YOUR OBJECTIVE: Each line of data below is to be returned exactly, leaving out any picture.

[Records from a dataset]
==*==
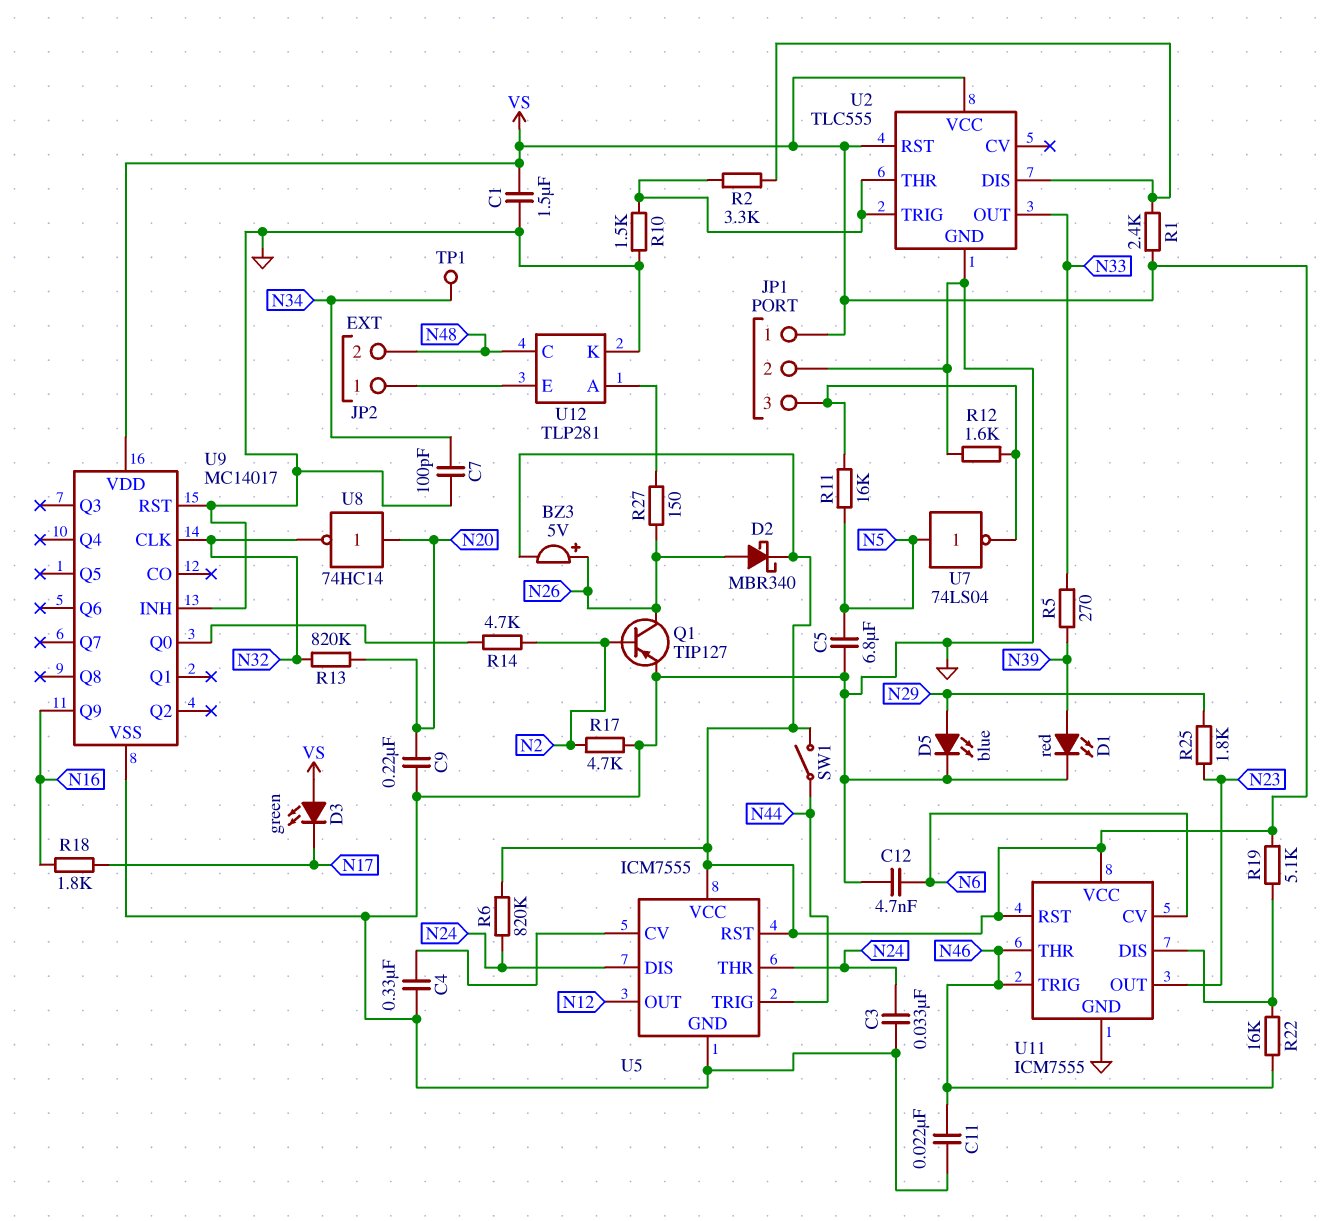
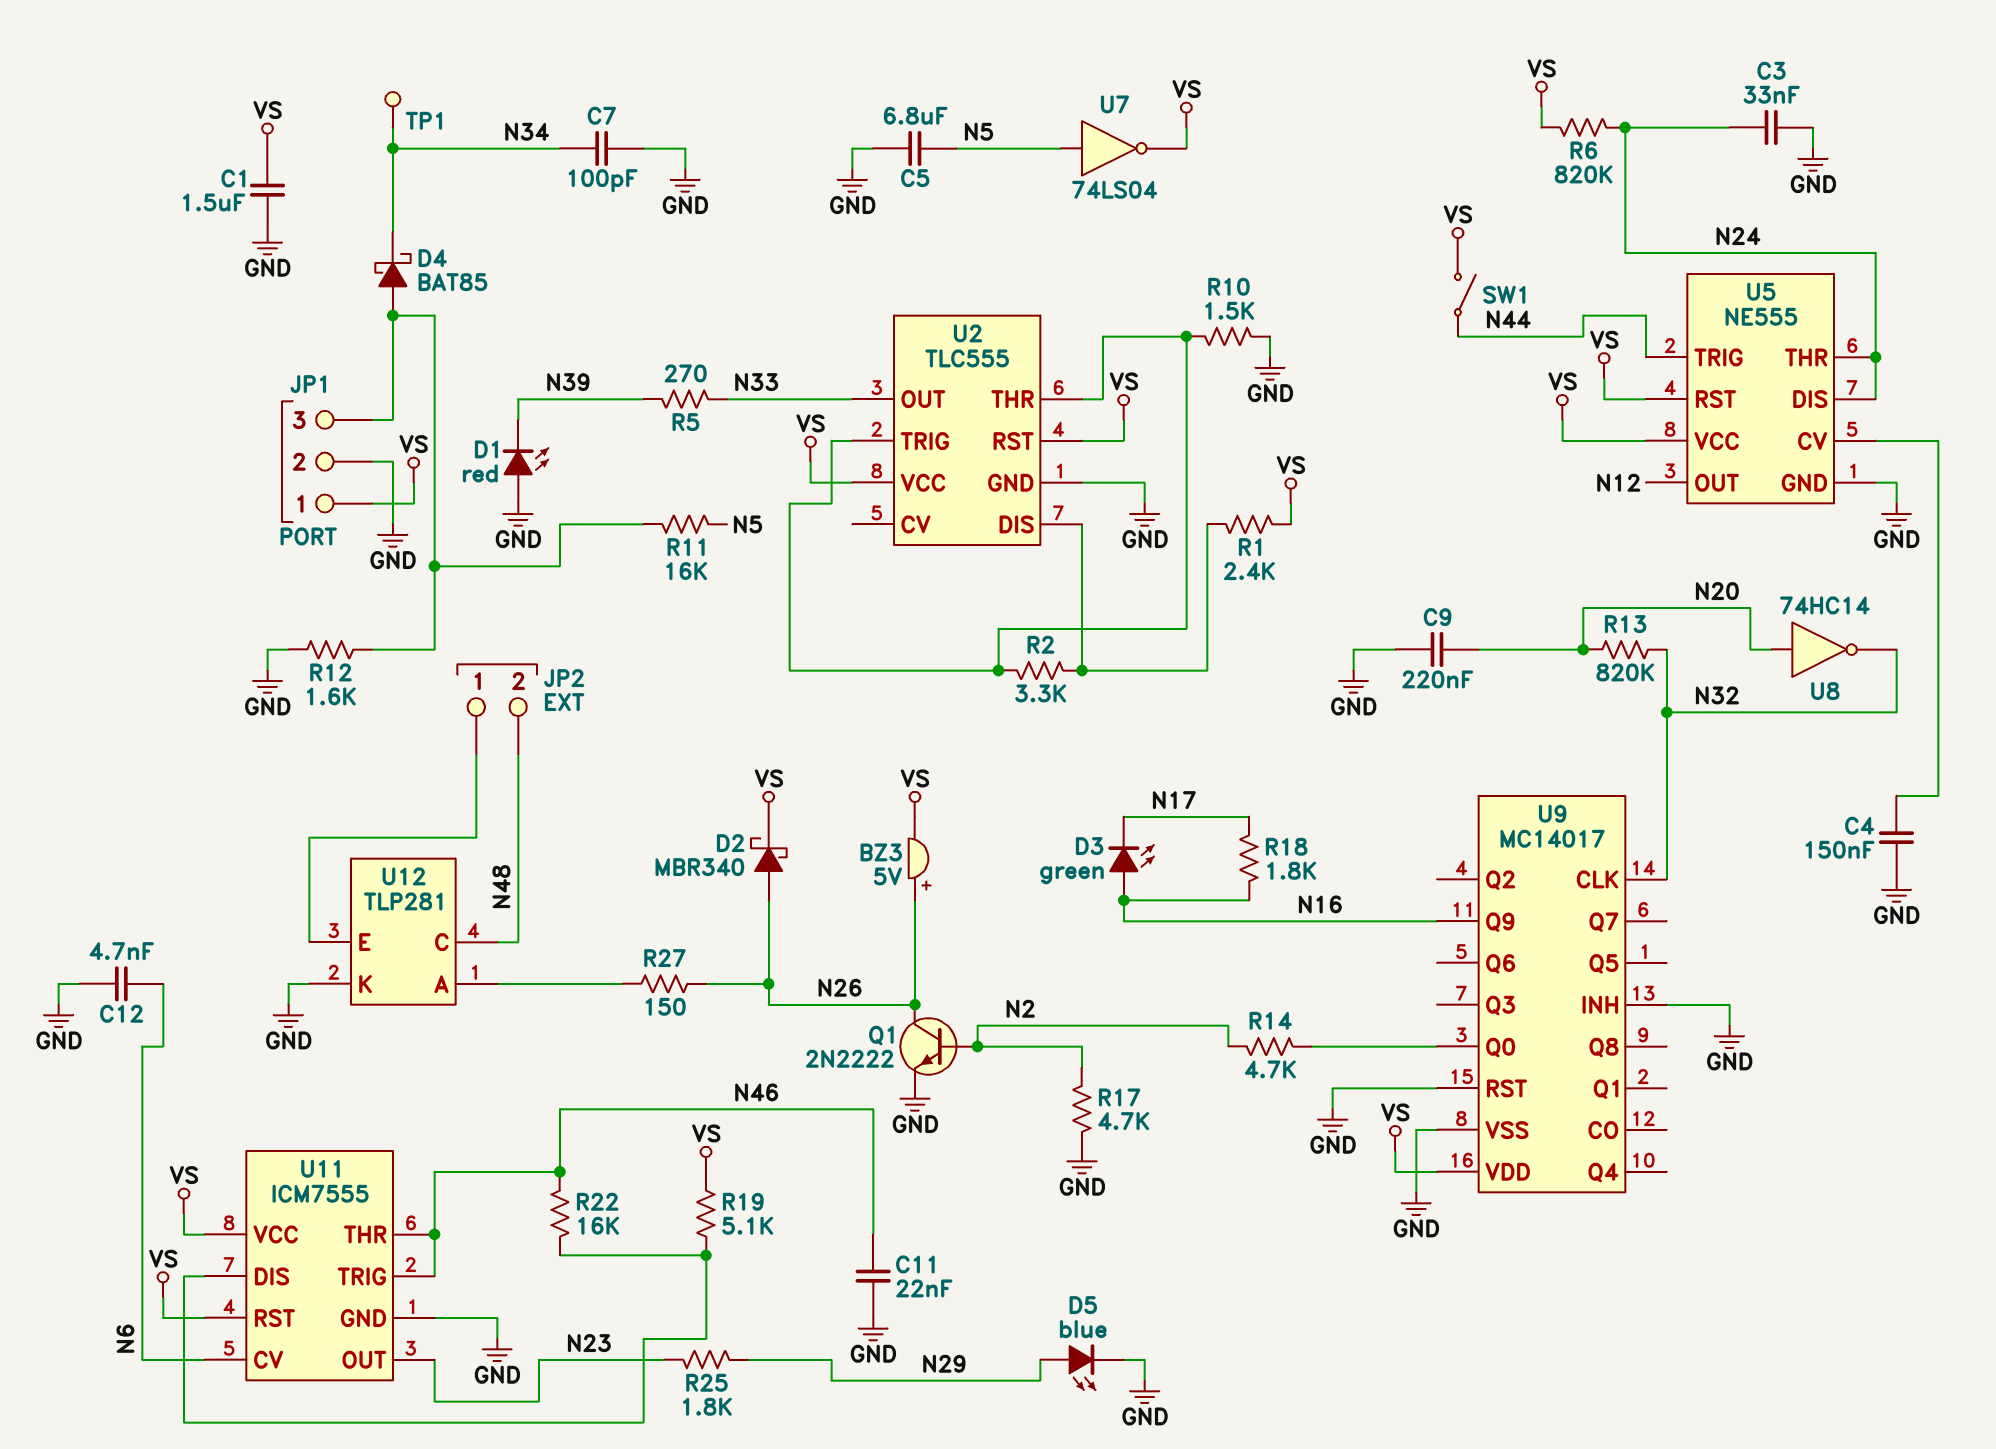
C4: 330nF (GND, U5/CV) -> 150nF (GND, U5/CV)
D1: LED red (A N39, K GND) -> LED red (A GND, K N39)
D3: LED green (A VS, K N17) -> LED green (A N16, K N17)
D4: none -> schottky BAT85 (A JP1/3, K N34)
Q1: PNP TIP127 (B N2, C N26, E GND) -> NPN 2N2222 (B N2, C N26, E GND)
U5: ICM7555 -> NE555
U7: NOT 74LS04 (in N5, out JP1/3) -> NOT 74LS04 (in N5, out VS)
==*==
EXERCISE RESULT:
C4: 330nF (GND, U5/CV) -> 150nF (GND, U5/CV)
D1: LED red (A N39, K GND) -> LED red (A GND, K N39)
D3: LED green (A VS, K N17) -> LED green (A N16, K N17)
D4: none -> schottky BAT85 (A JP1/3, K N34)
Q1: PNP TIP127 (B N2, C N26, E GND) -> NPN 2N2222 (B N2, C N26, E GND)
U5: ICM7555 -> NE555
U7: NOT 74LS04 (in N5, out JP1/3) -> NOT 74LS04 (in N5, out VS)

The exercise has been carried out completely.